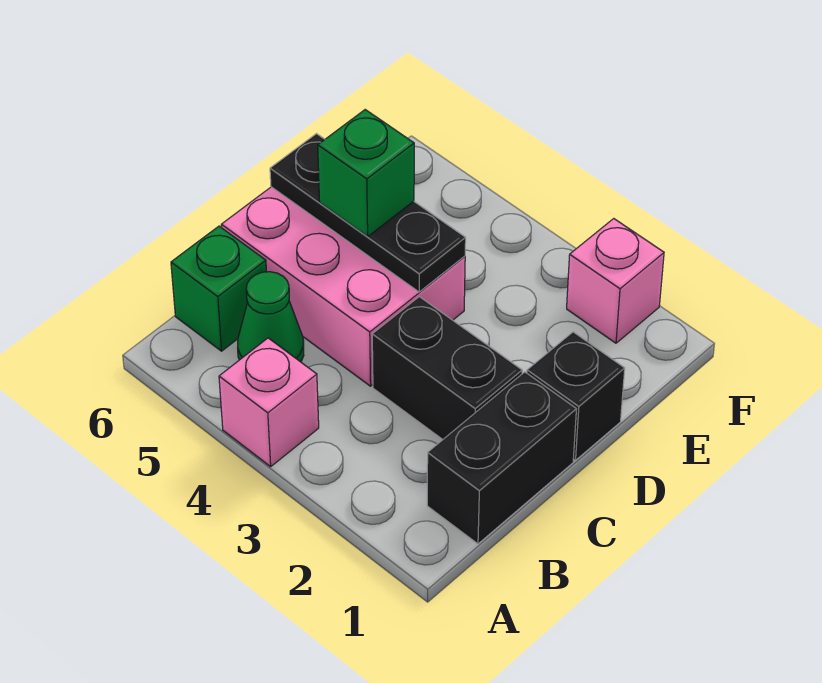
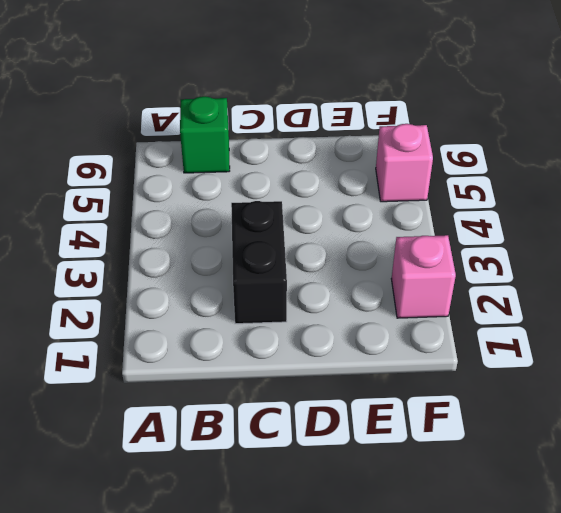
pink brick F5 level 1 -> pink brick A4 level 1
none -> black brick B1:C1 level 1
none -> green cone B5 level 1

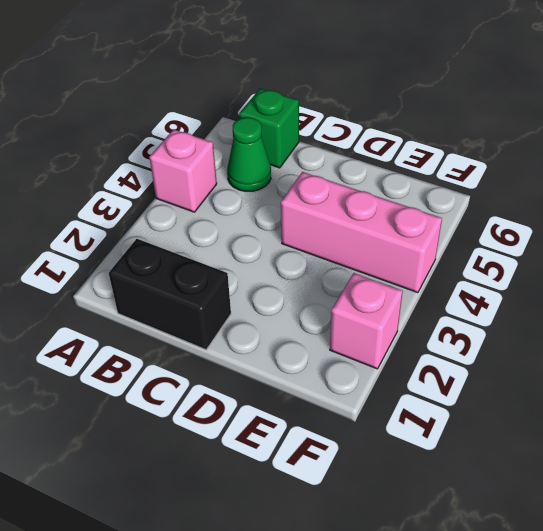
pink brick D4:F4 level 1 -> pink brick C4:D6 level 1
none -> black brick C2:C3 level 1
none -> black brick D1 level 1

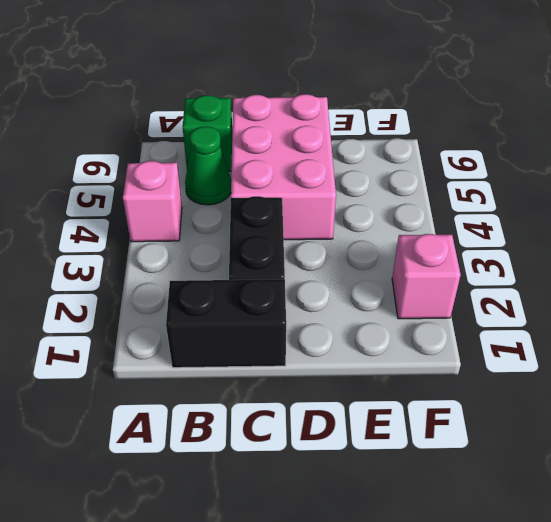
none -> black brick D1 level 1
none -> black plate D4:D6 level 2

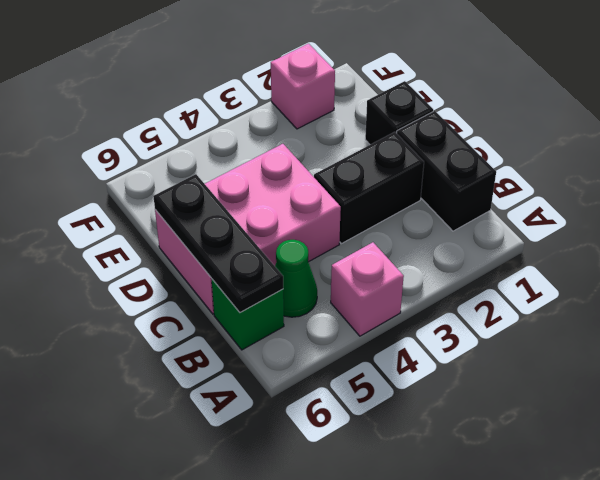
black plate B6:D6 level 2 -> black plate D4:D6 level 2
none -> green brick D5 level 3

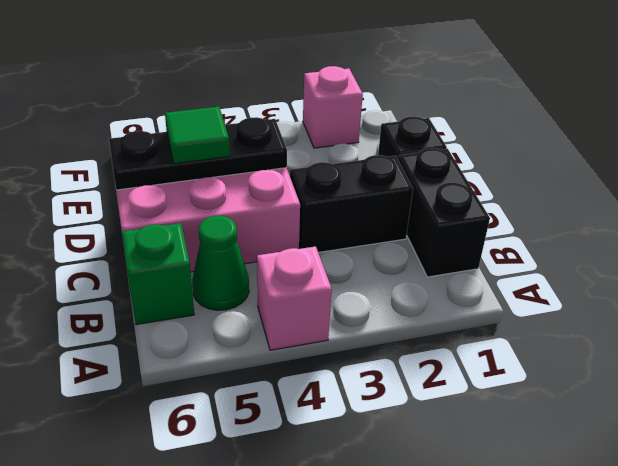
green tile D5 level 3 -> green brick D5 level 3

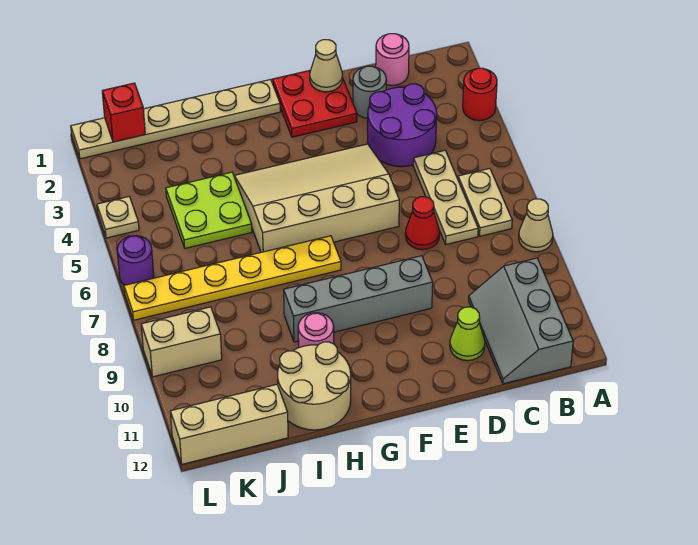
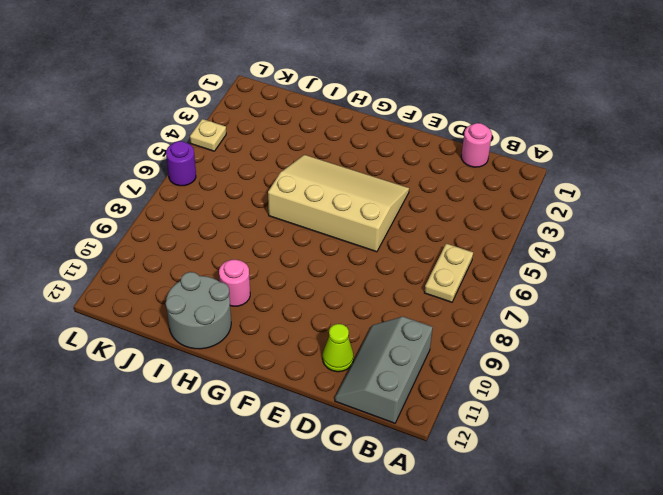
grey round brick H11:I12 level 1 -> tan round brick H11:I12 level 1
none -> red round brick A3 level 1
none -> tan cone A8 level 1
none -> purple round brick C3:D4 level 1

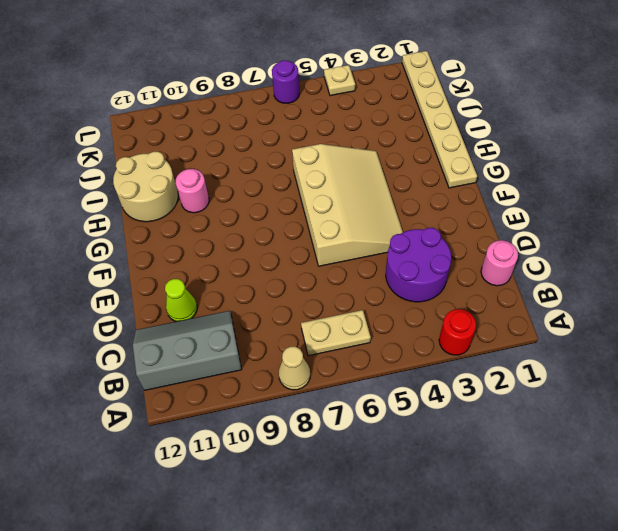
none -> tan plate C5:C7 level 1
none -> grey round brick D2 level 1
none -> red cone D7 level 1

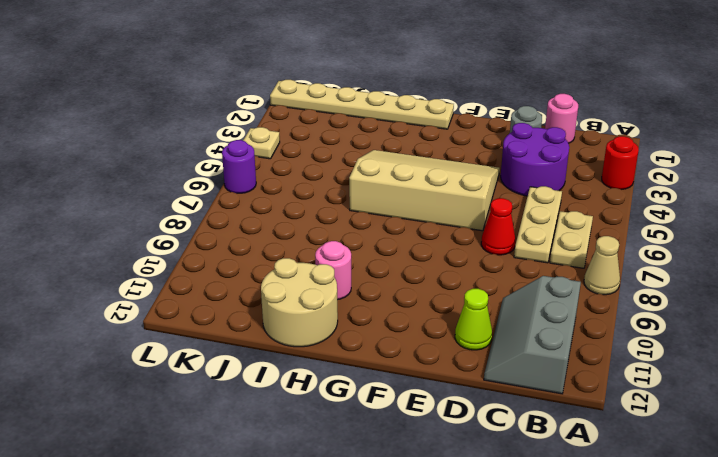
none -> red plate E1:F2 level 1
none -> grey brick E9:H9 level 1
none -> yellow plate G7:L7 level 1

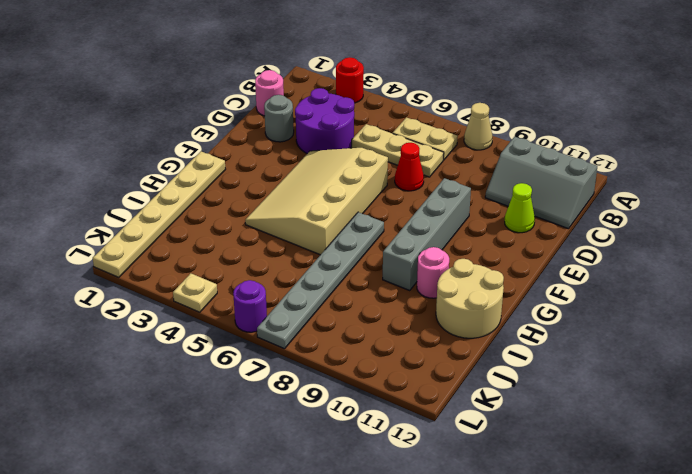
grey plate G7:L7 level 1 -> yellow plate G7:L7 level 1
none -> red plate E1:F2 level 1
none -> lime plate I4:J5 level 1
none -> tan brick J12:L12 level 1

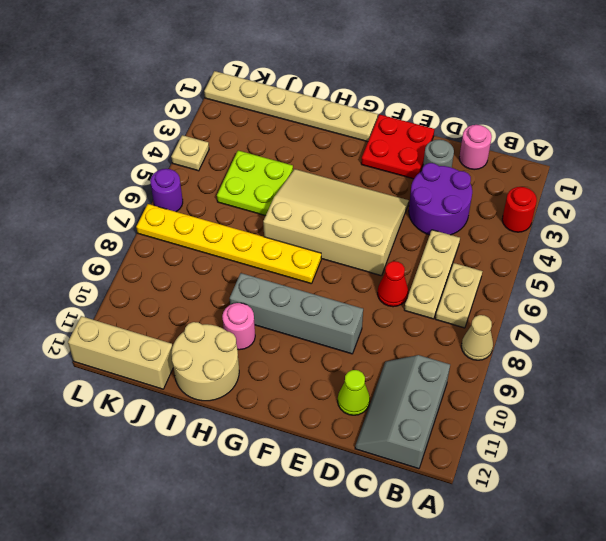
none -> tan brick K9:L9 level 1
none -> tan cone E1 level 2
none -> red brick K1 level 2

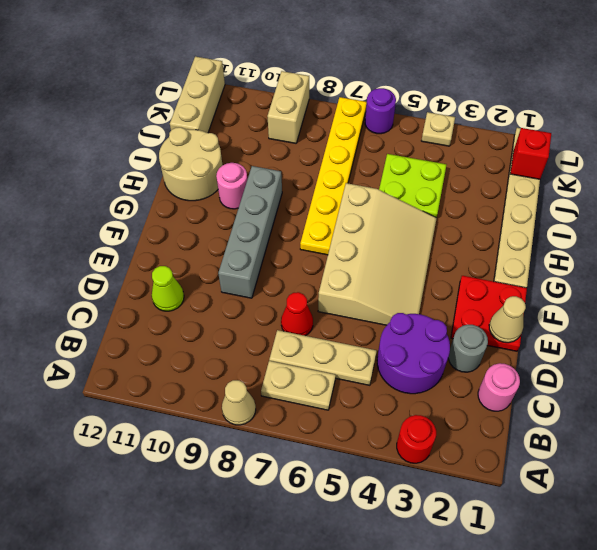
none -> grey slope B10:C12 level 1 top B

☆ ☆ ☆ ☆ ☆

Looking at the entries above, find how many lines include the word "yellow" and write that number alone.

2